• Action item:
In the records below, find the line with "BARO3 pin SCL: D2 -> D9" and the line with "RADIO: SX1278 -> CC1101"; return exactly those lines and every line between them.

*** Opening of Study material ***

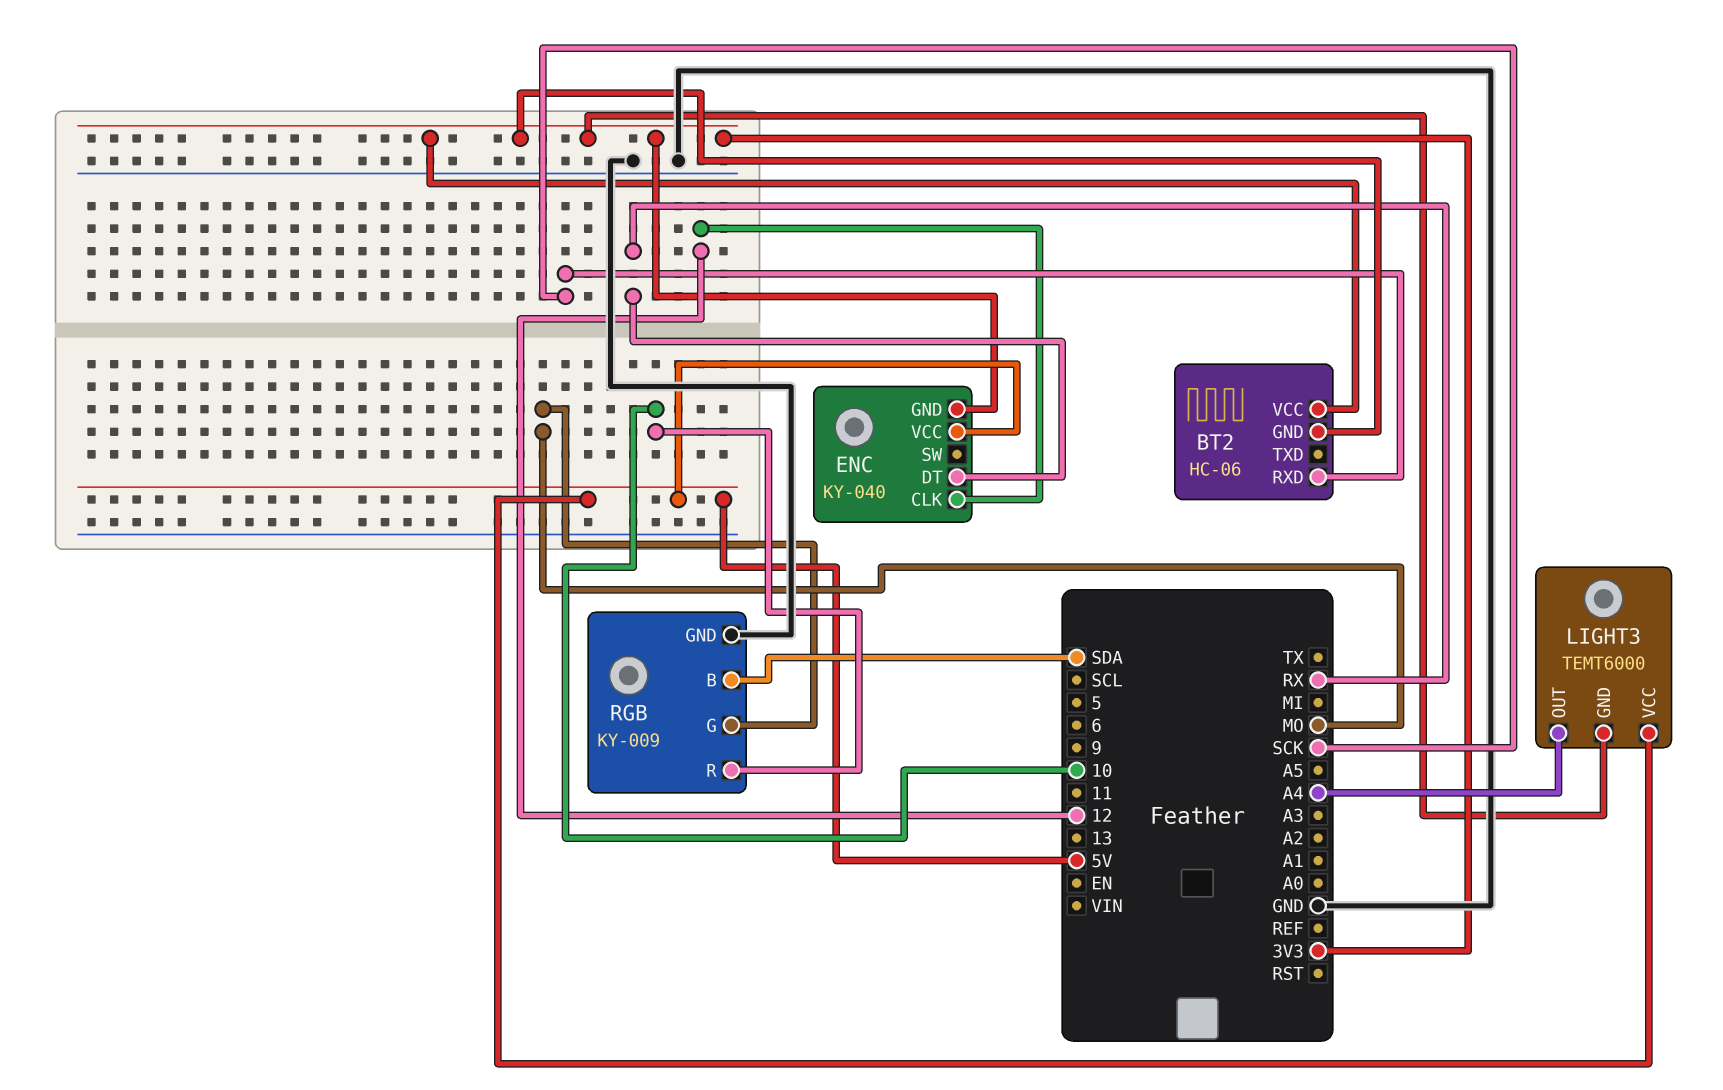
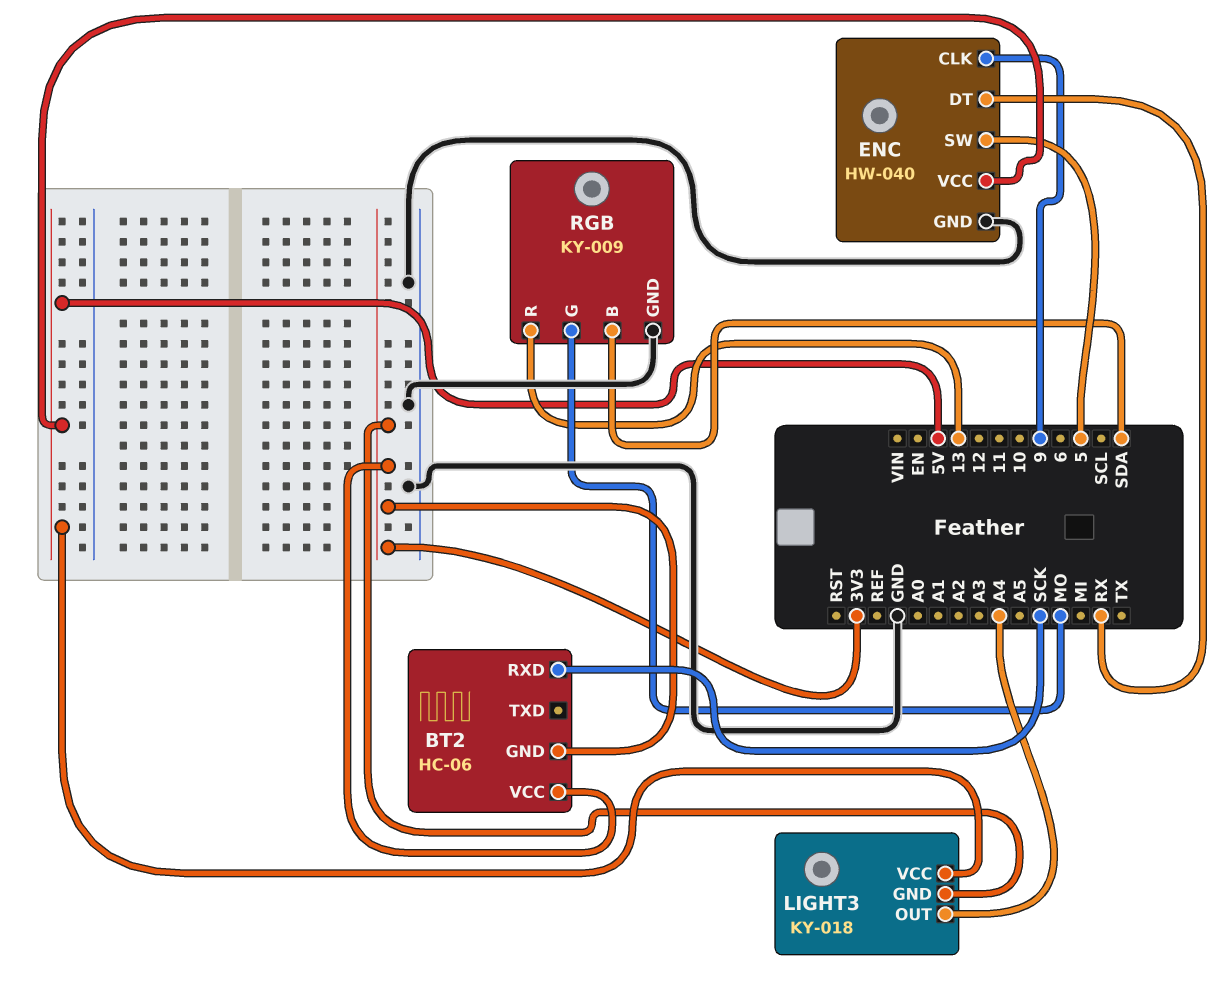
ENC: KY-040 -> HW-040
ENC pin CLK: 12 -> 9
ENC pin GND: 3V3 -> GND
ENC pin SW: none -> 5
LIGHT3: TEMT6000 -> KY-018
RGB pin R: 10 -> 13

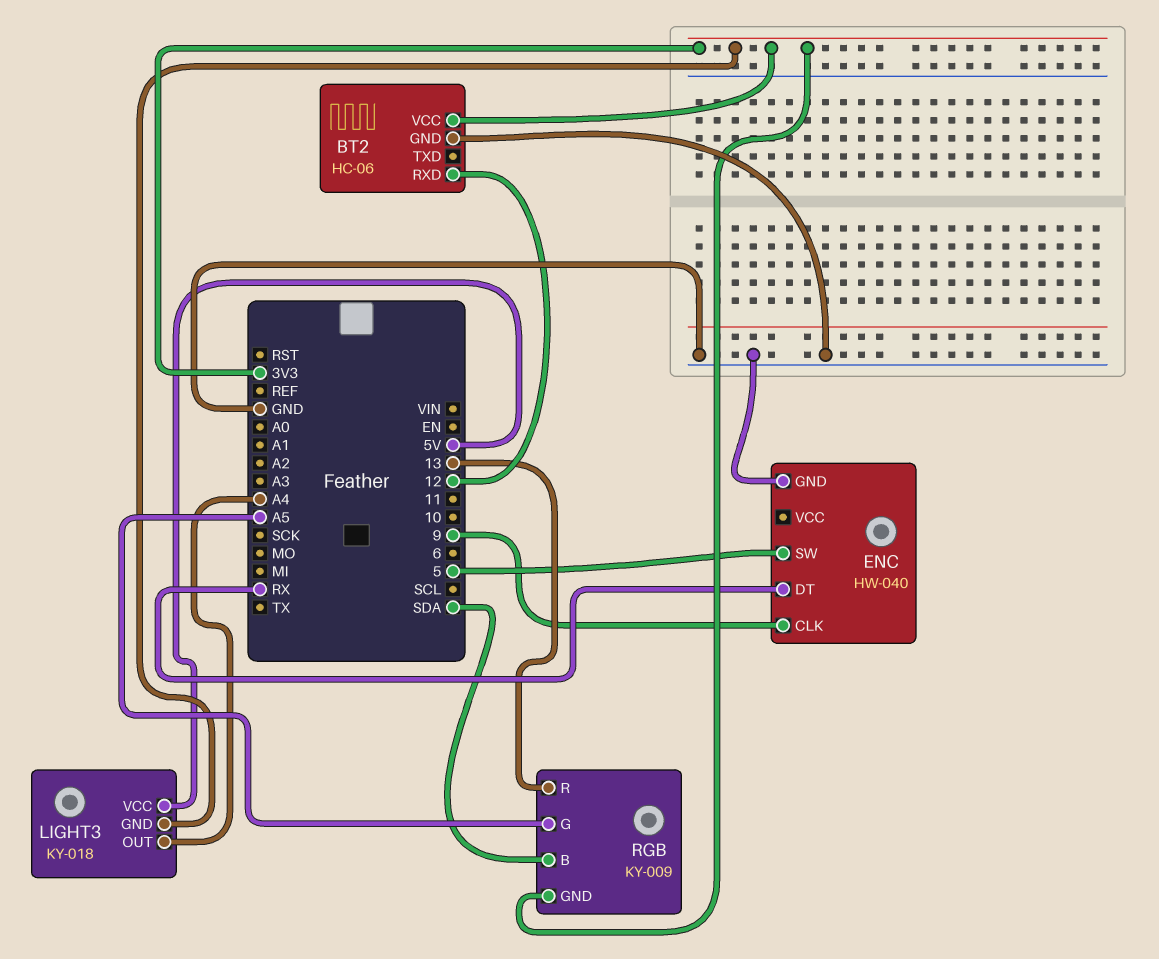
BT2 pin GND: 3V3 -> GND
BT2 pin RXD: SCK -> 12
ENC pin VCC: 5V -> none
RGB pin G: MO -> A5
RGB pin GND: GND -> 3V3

*** Close of Study material ***
*** Opening of Study material ***

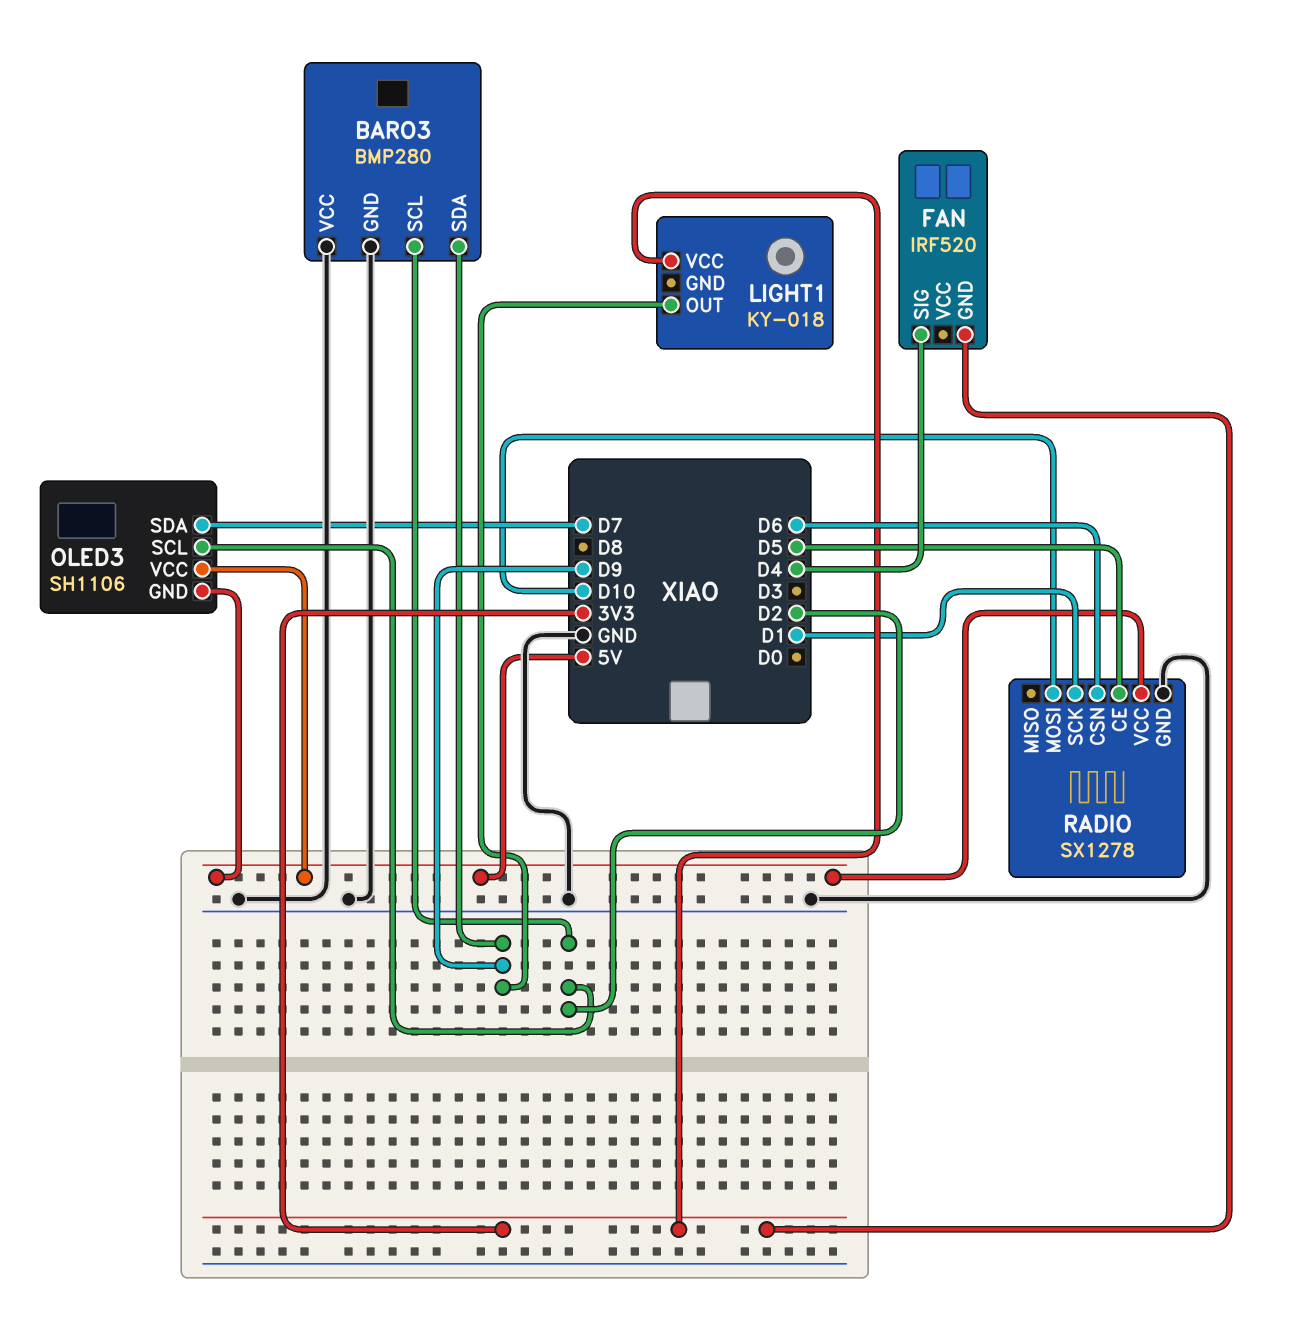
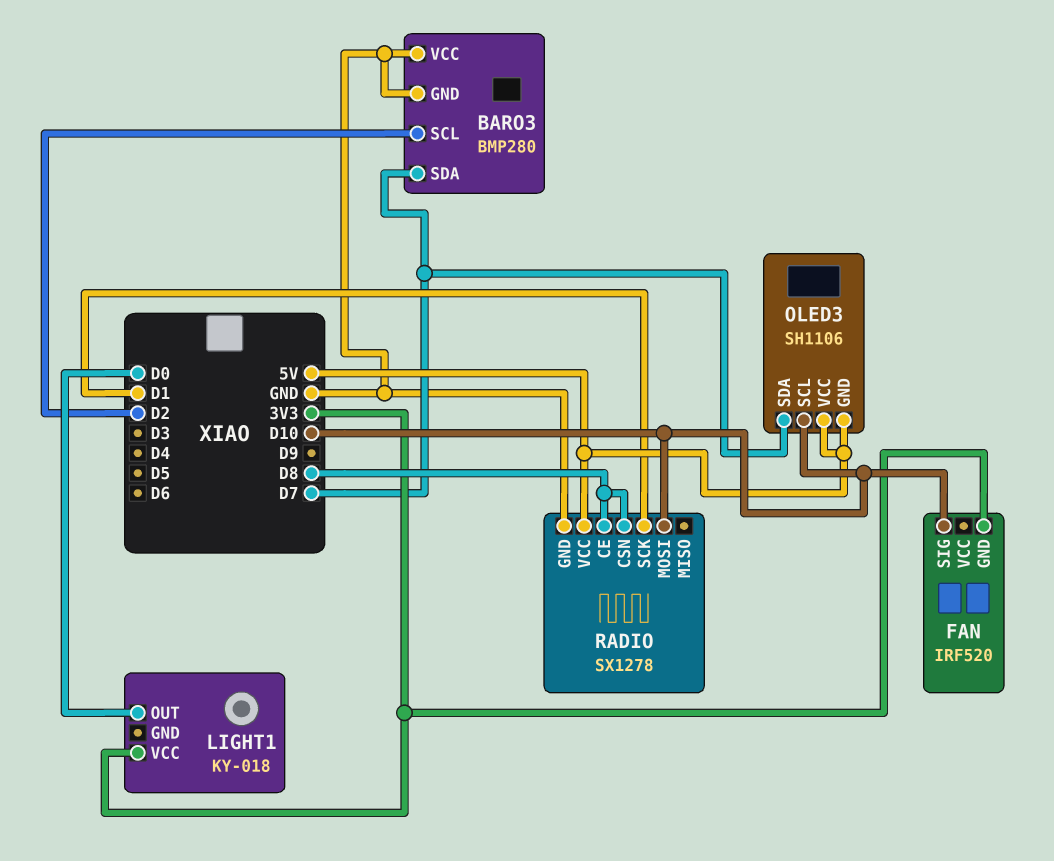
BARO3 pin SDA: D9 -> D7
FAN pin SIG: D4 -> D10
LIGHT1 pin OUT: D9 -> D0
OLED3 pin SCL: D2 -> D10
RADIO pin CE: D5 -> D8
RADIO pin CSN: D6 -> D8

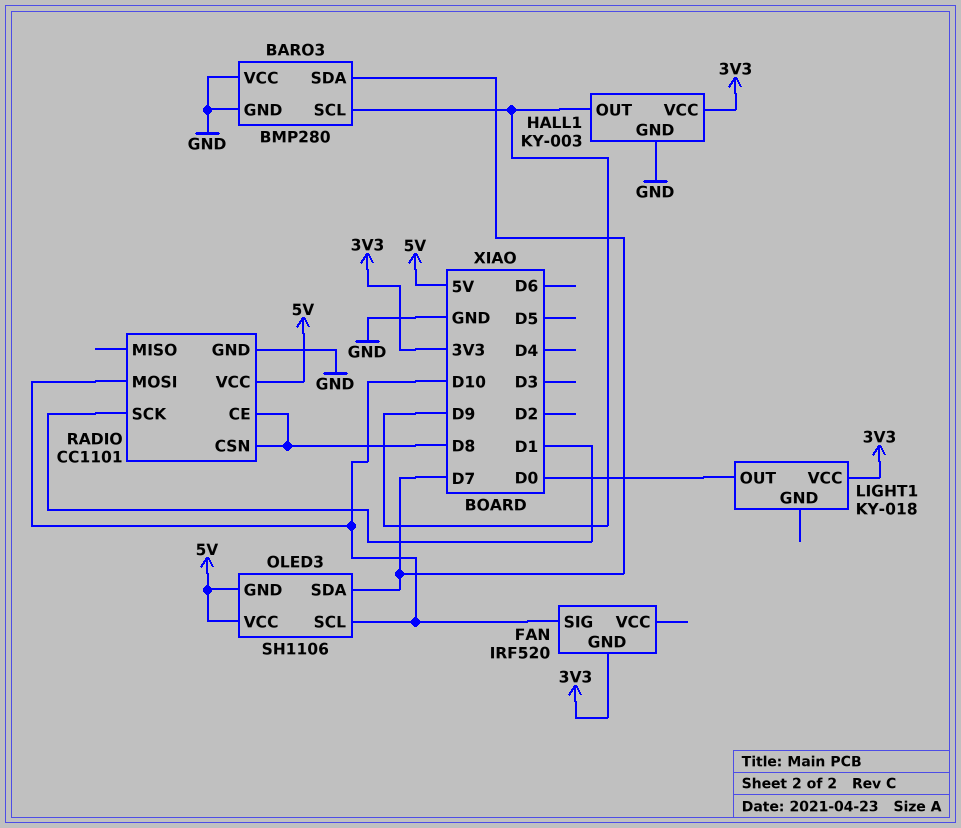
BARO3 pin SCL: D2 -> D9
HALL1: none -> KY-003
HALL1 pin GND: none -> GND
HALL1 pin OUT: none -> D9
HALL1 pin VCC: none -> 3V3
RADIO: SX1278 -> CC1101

*** Close of Study material ***

• Finished exercise:
BARO3 pin SCL: D2 -> D9
HALL1: none -> KY-003
HALL1 pin GND: none -> GND
HALL1 pin OUT: none -> D9
HALL1 pin VCC: none -> 3V3
RADIO: SX1278 -> CC1101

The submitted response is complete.